What is required:
The records that follow are to be repeated in full, with no pictures retained.
[Given information Boundary: Start]
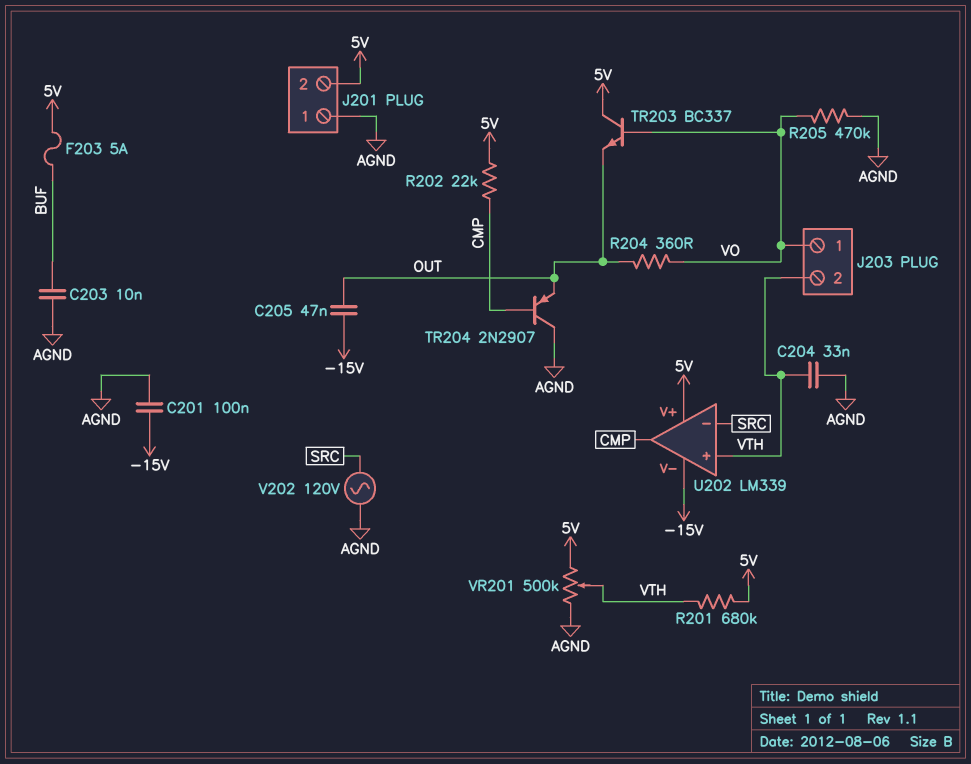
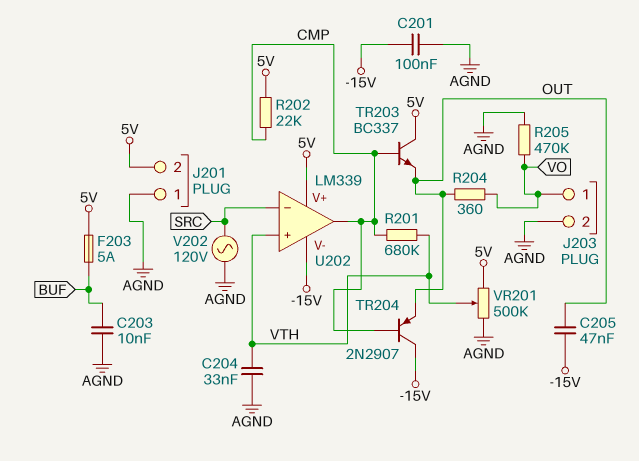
J203 pin 2: VTH -> AGND
R201: 680k (5V, VTH) -> 680k (CMP, VTH)
TR203: NPN BC337 (B VO, C 5V, E OUT) -> NPN BC337 (B CMP, C 5V, E OUT)
TR204: PNP 2N2907 (B CMP, C AGND, E OUT) -> PNP 2N2907 (B CMP, C -15V, E OUT)

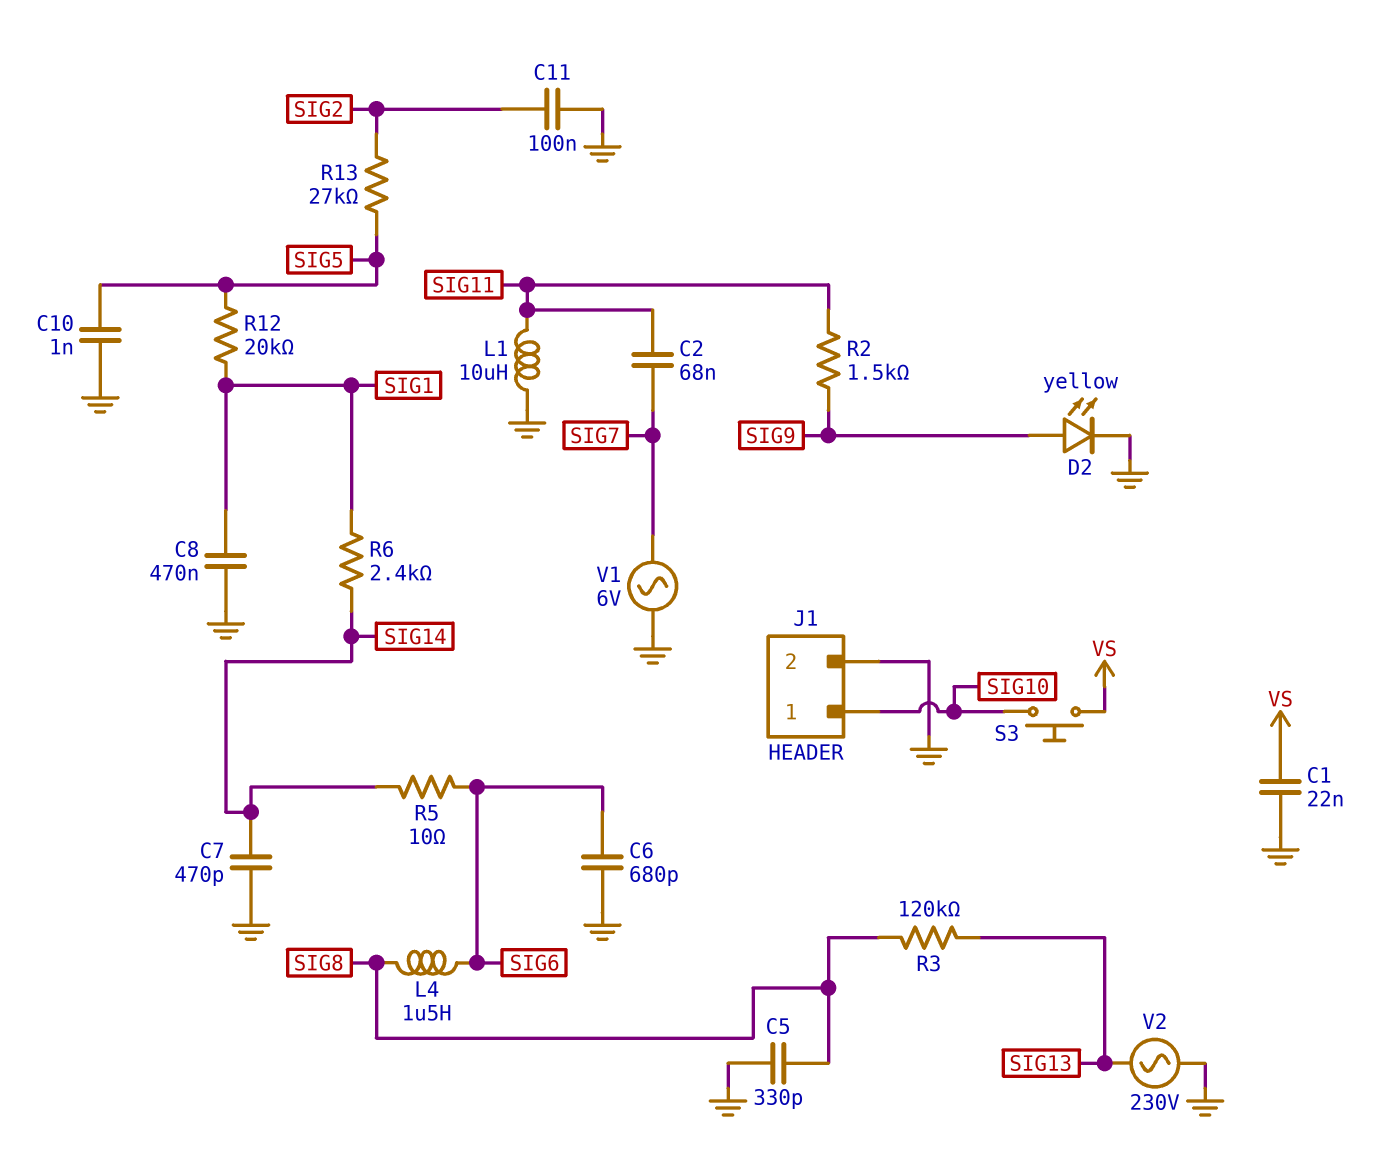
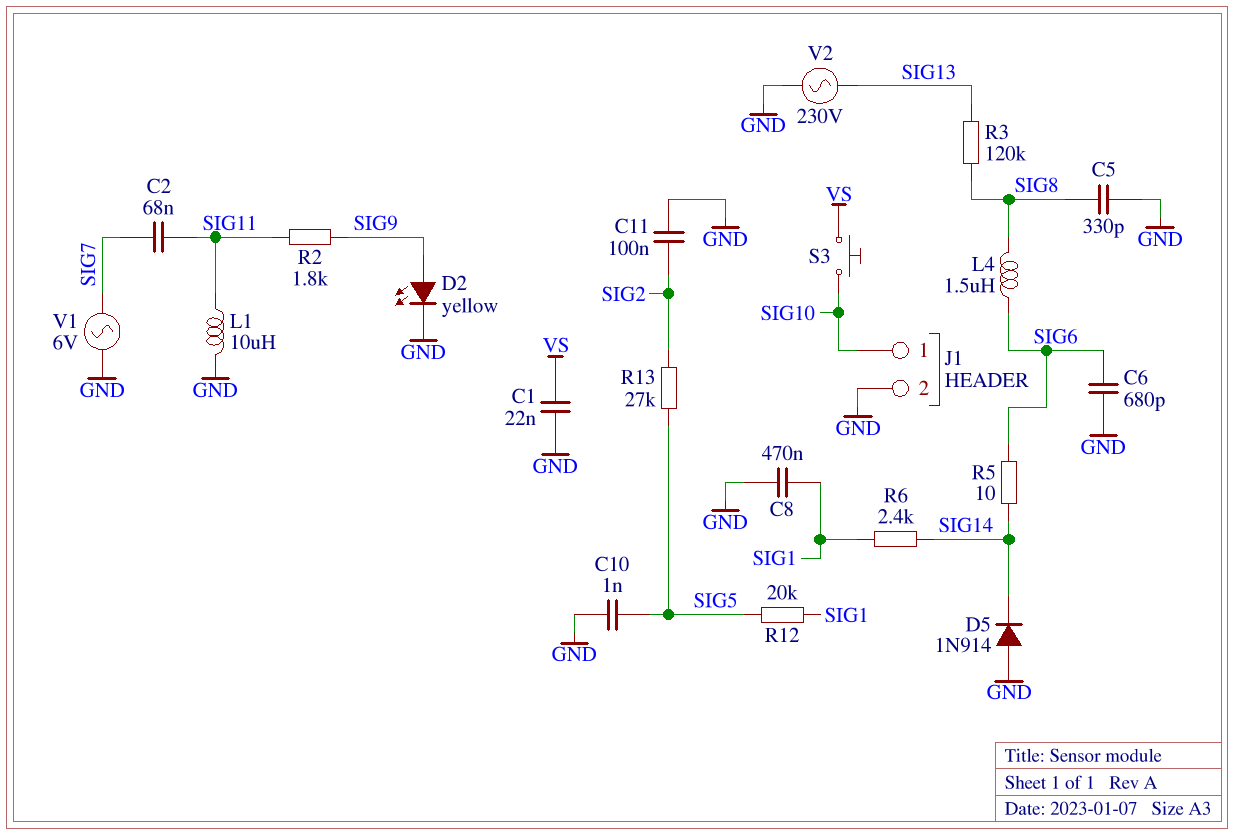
C7: 470pF (GND, SIG14) -> none
D5: none -> diode 1N914 (A GND, K SIG14)
R2: 1.5k (SIG9, SIG11) -> 1.8k (SIG9, SIG11)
[Given information Boundary: End]
Result of the task:
J203 pin 2: VTH -> AGND
R201: 680k (5V, VTH) -> 680k (CMP, VTH)
TR203: NPN BC337 (B VO, C 5V, E OUT) -> NPN BC337 (B CMP, C 5V, E OUT)
TR204: PNP 2N2907 (B CMP, C AGND, E OUT) -> PNP 2N2907 (B CMP, C -15V, E OUT)

C7: 470pF (GND, SIG14) -> none
D5: none -> diode 1N914 (A GND, K SIG14)
R2: 1.5k (SIG9, SIG11) -> 1.8k (SIG9, SIG11)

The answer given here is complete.